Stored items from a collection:
--
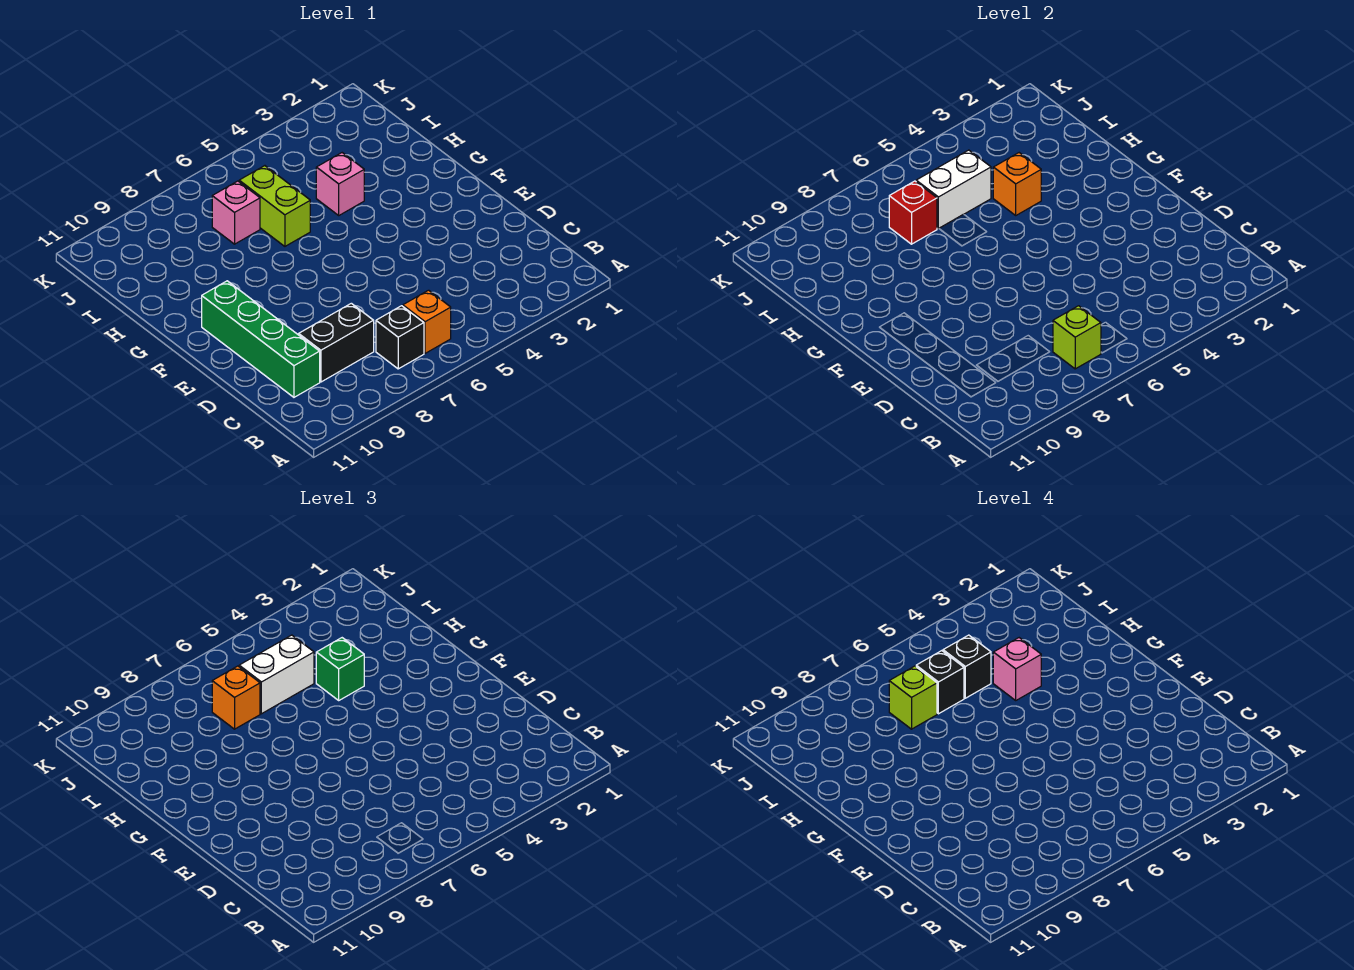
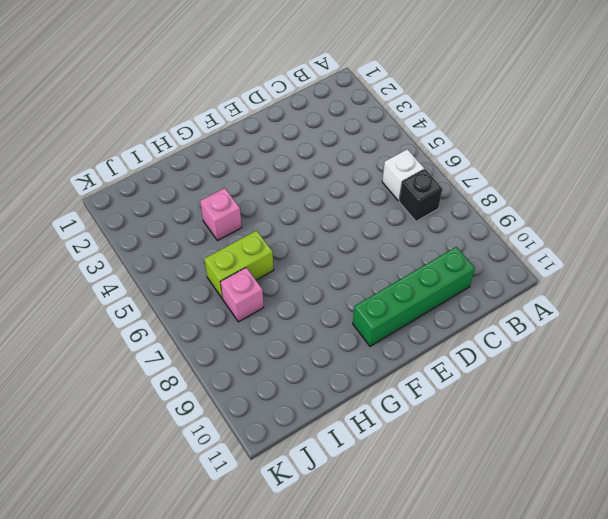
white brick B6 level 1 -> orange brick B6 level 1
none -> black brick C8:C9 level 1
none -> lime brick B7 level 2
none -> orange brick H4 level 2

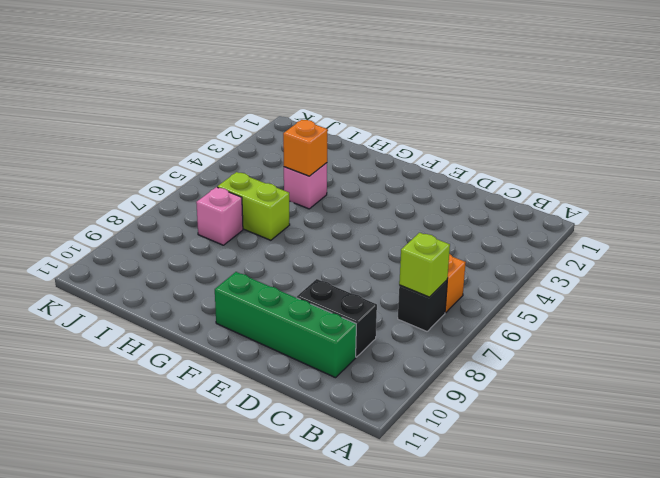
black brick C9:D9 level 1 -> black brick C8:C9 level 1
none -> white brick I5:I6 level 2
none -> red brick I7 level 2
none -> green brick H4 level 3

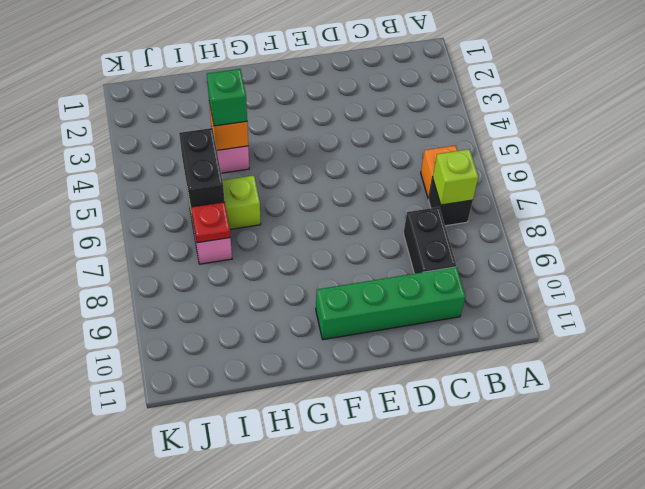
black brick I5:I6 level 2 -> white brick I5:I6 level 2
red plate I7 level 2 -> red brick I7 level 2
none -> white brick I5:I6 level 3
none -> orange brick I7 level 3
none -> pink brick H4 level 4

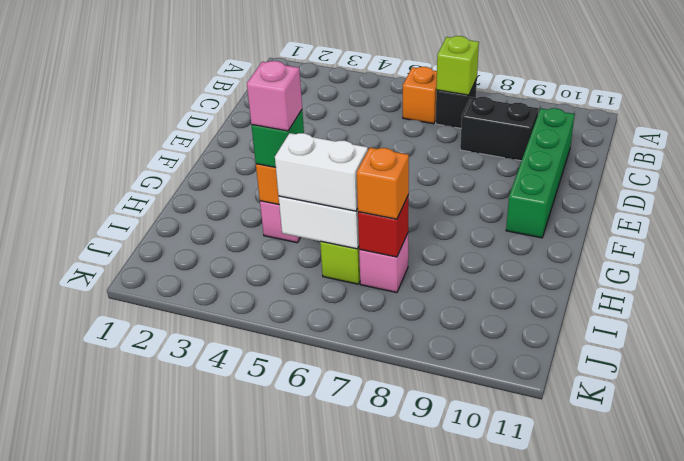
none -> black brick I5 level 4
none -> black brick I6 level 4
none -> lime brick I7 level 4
--
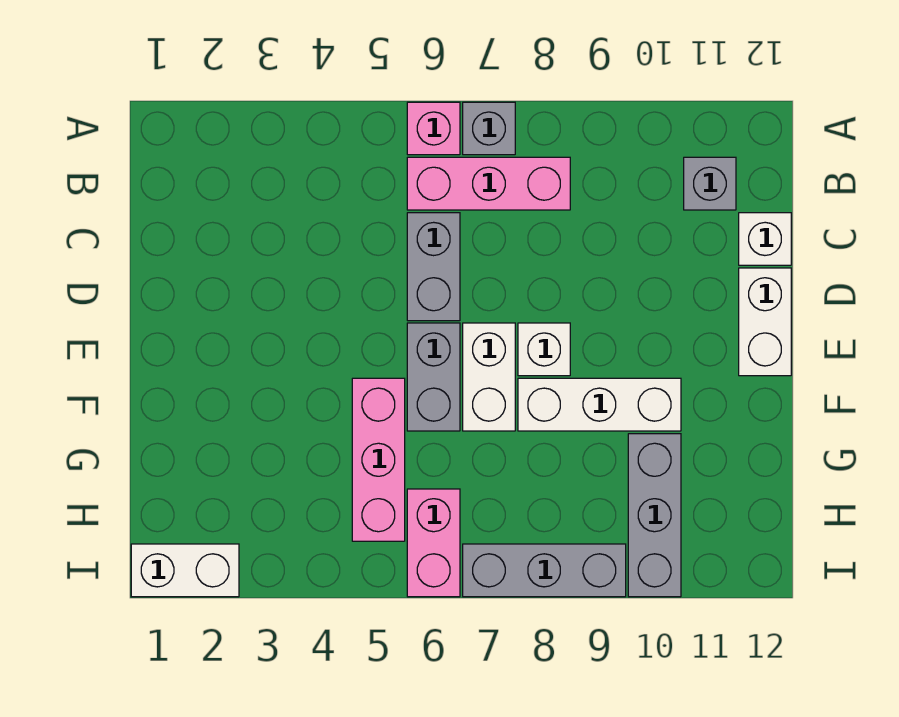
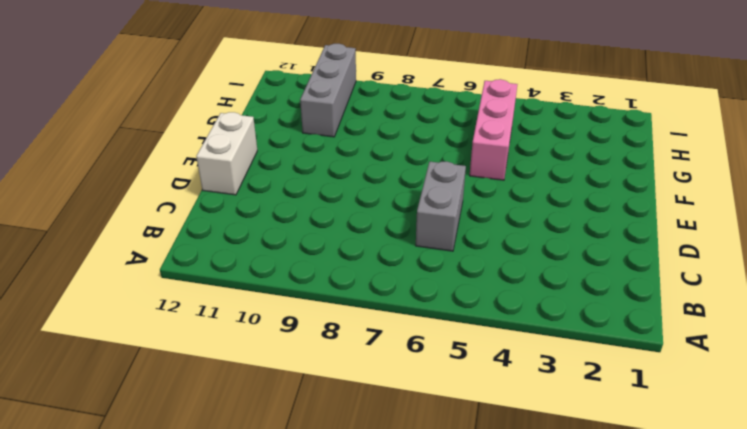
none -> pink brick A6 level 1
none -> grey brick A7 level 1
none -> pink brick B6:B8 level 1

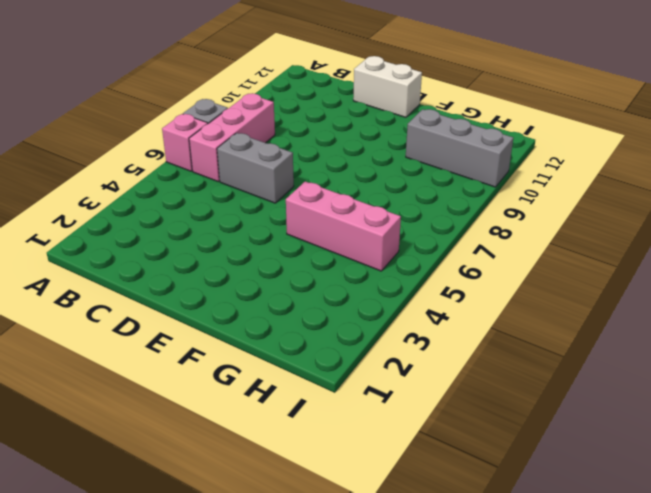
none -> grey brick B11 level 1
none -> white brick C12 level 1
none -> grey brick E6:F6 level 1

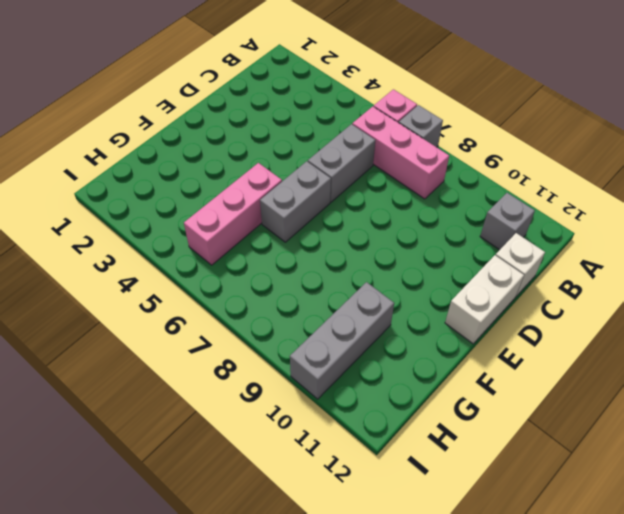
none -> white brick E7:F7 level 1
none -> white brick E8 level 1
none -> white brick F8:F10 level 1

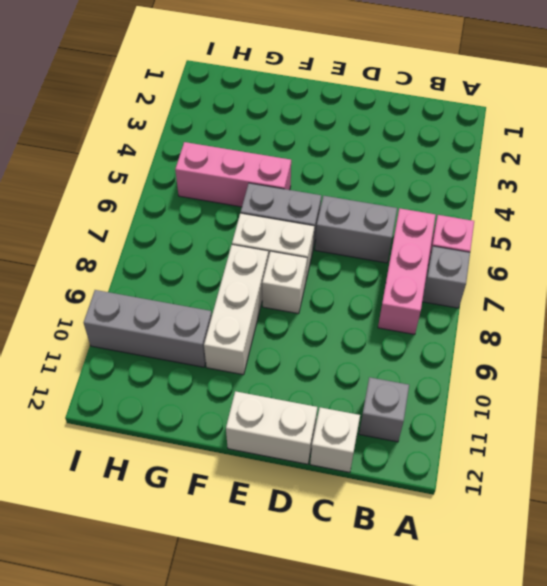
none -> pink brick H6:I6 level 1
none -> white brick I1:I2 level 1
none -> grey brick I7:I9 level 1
--
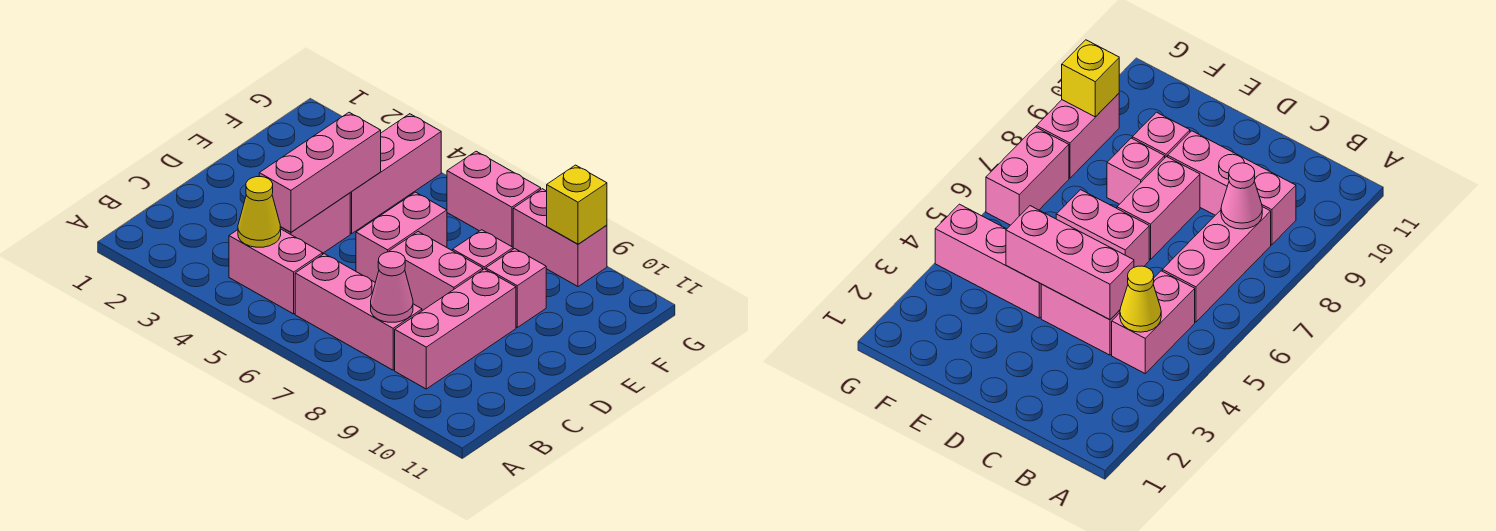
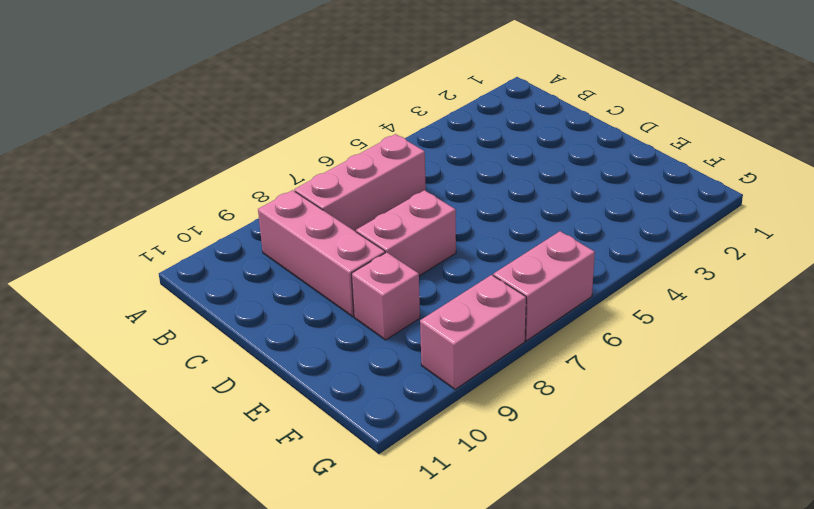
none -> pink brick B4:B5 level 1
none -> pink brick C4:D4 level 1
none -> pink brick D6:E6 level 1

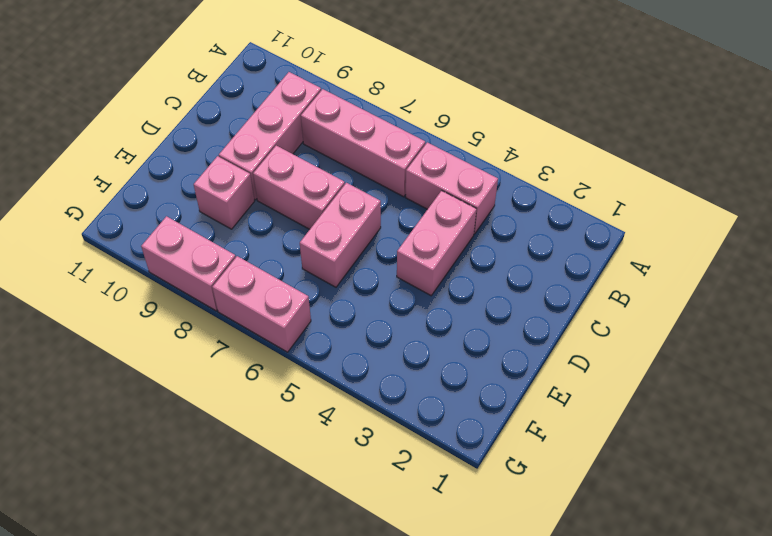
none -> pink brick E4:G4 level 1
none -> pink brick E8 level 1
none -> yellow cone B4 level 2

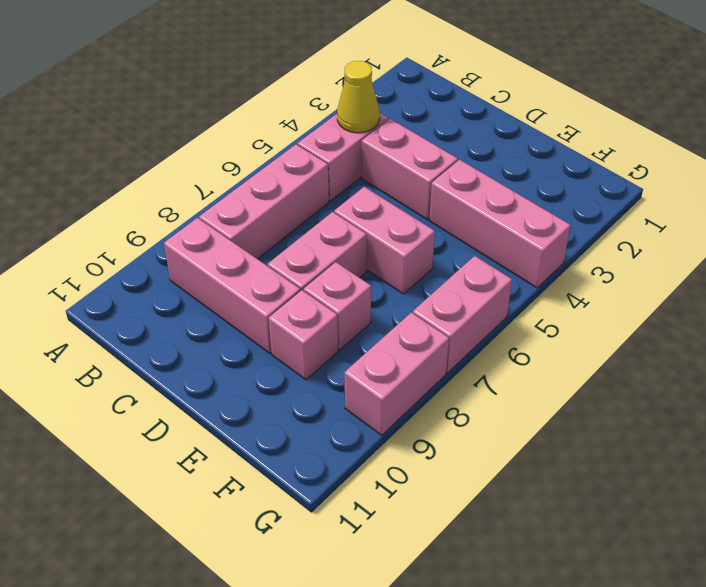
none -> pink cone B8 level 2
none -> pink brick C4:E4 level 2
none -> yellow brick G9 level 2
--
** Exercise brief **
From the records above, give again only the part that opens with the line containing "none -> pink brick H4 level 4" and closes with the line containing "none -> lime brick I7 level 4". Keep both ends but drop the pictures.

** Exercise response **
none -> pink brick H4 level 4

none -> black brick I5 level 4
none -> black brick I6 level 4
none -> lime brick I7 level 4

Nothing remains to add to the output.